* **TO DO**
All of the entries below should be returned verbatim, apart from the pictures.

* **SOURCE MATERIAL**
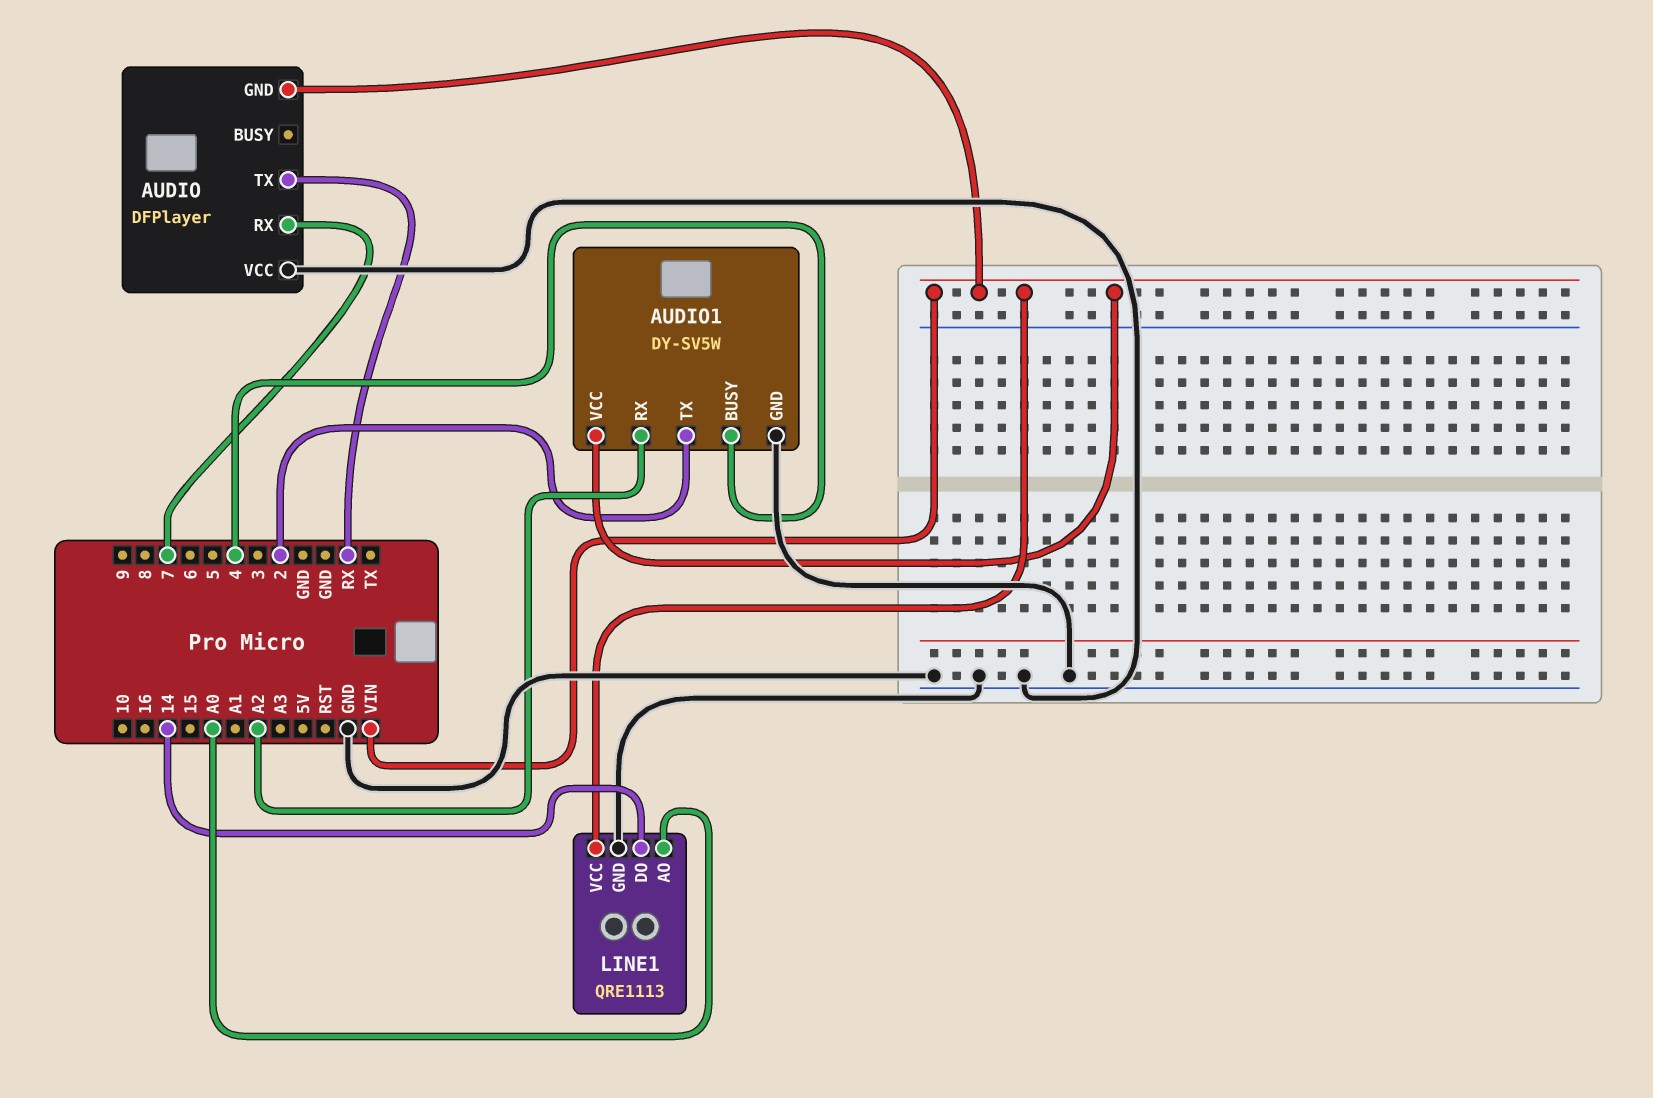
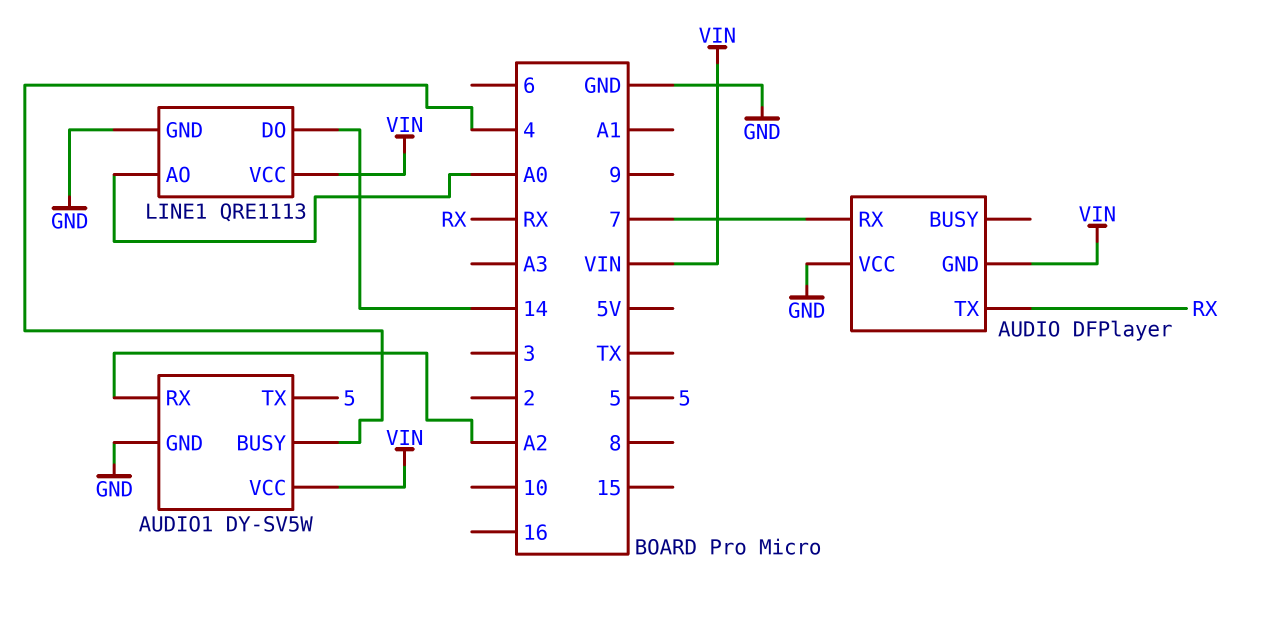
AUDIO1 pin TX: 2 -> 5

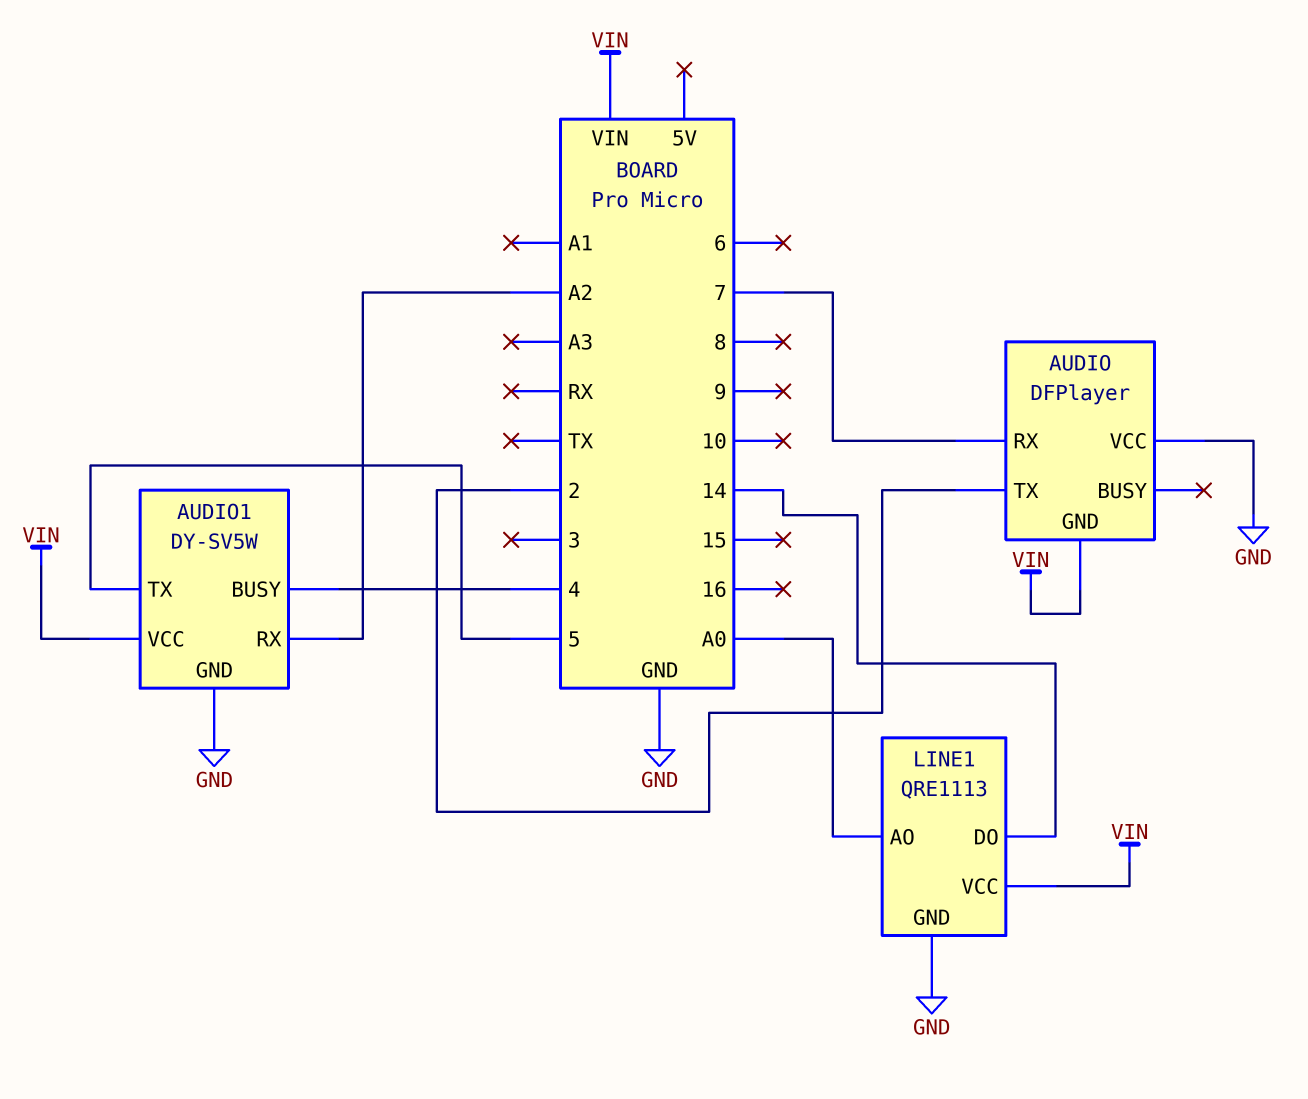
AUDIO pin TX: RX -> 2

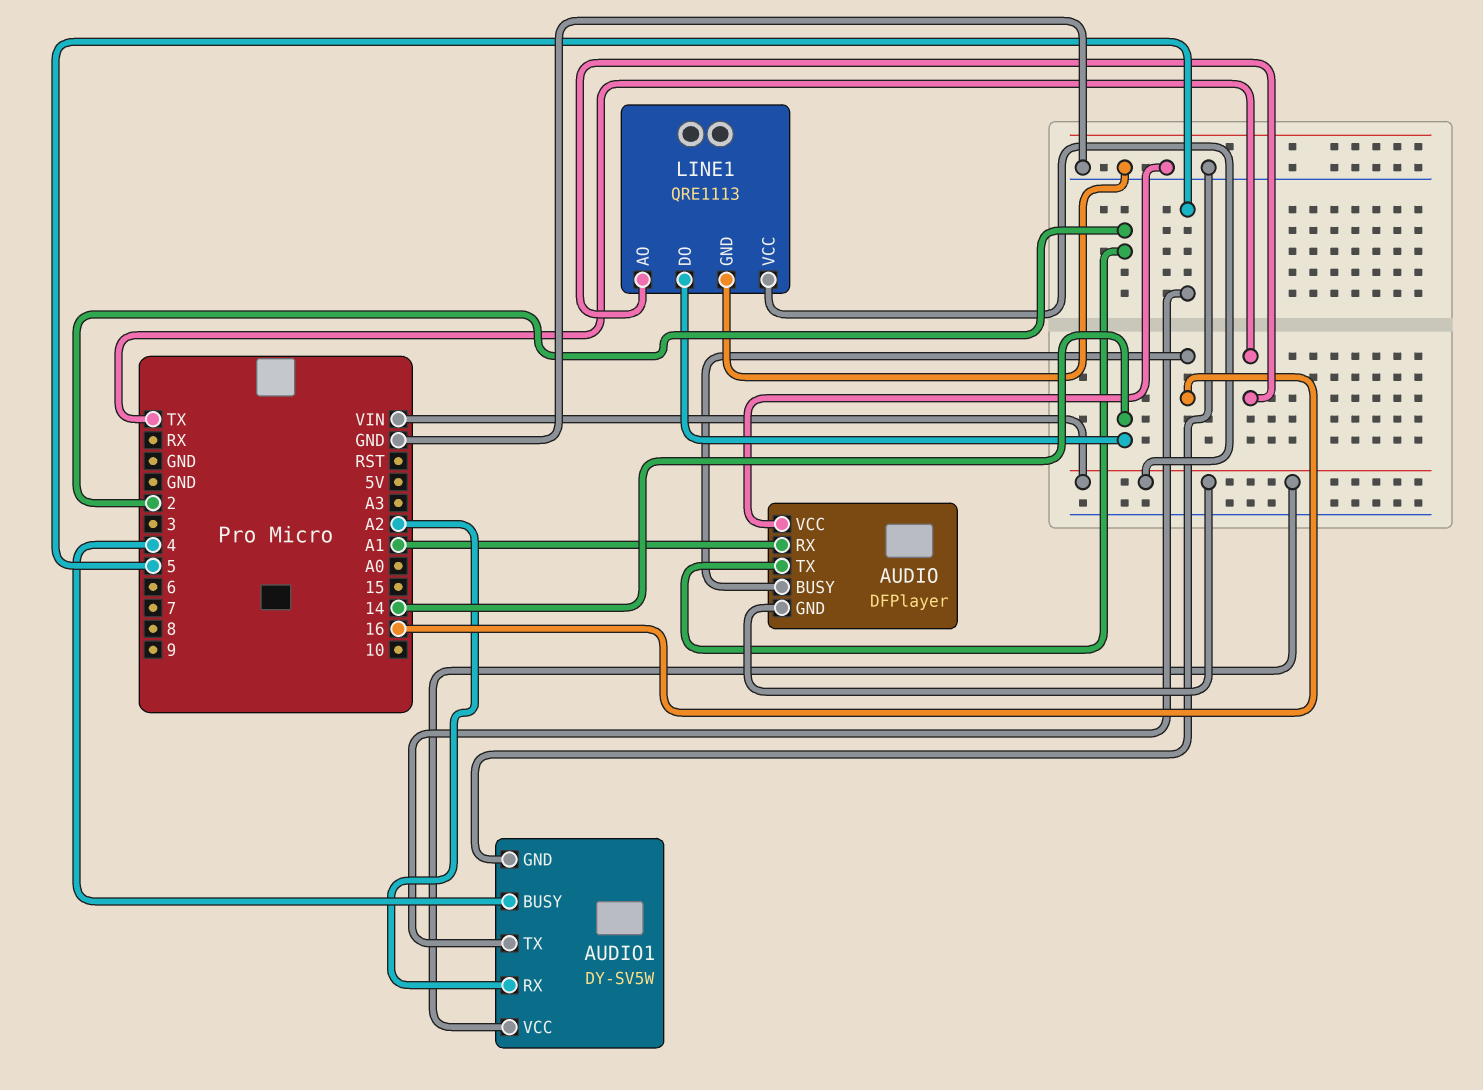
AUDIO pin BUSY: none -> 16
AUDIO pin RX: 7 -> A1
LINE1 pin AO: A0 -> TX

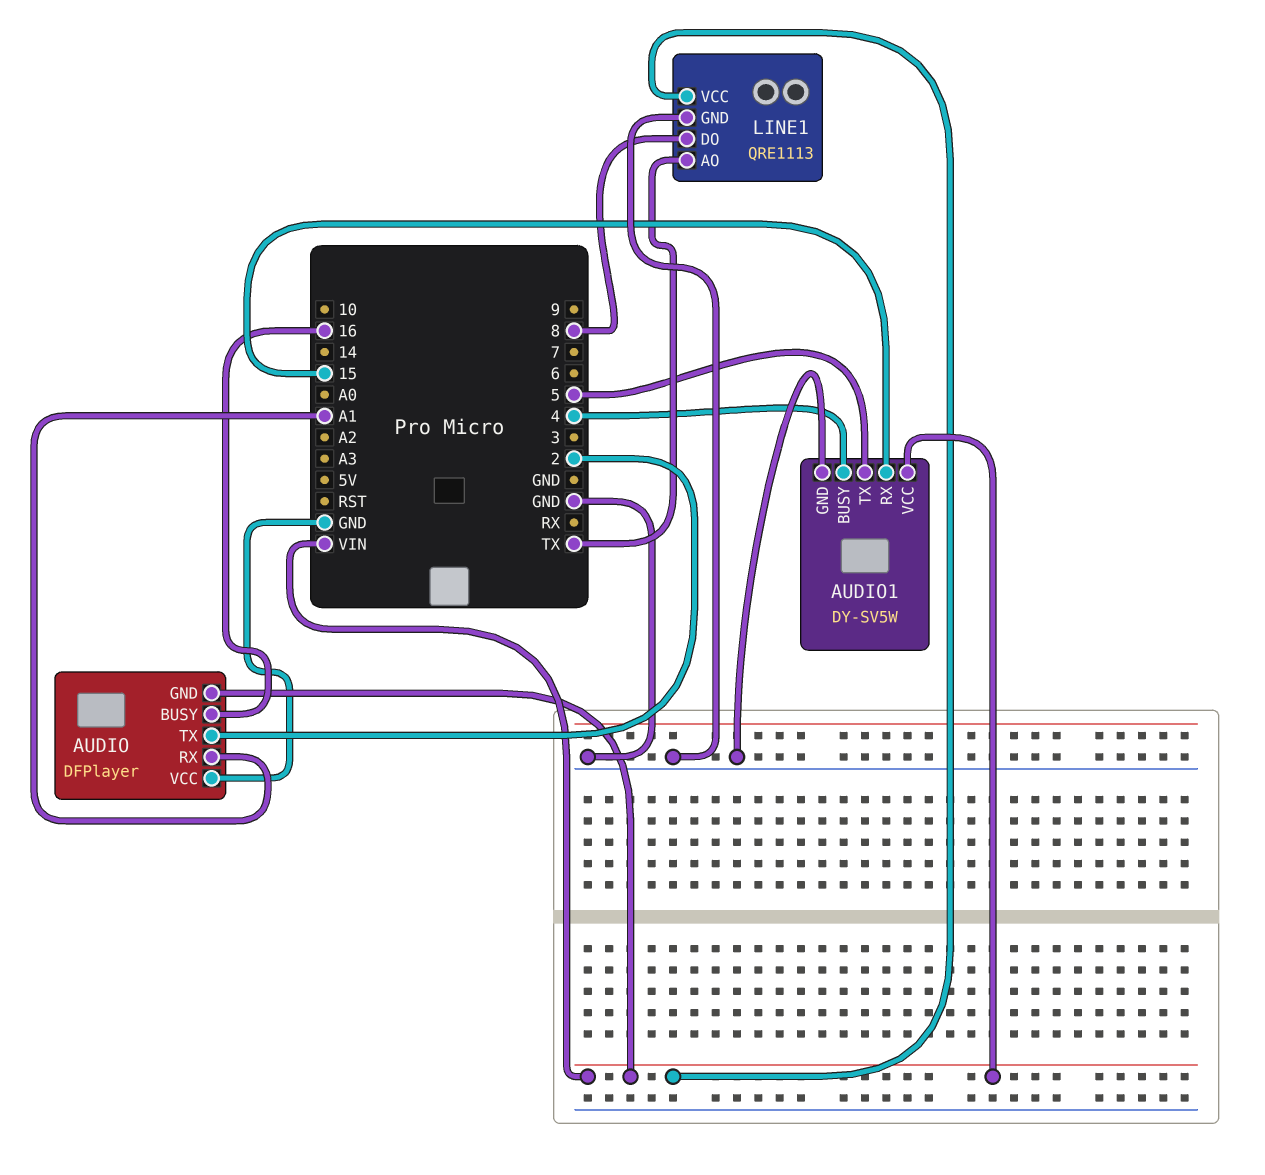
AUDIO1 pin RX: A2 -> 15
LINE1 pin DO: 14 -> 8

* **RESULT OF THE TASK**
AUDIO1 pin TX: 2 -> 5

AUDIO pin TX: RX -> 2

AUDIO pin BUSY: none -> 16
AUDIO pin RX: 7 -> A1
LINE1 pin AO: A0 -> TX

AUDIO1 pin RX: A2 -> 15
LINE1 pin DO: 14 -> 8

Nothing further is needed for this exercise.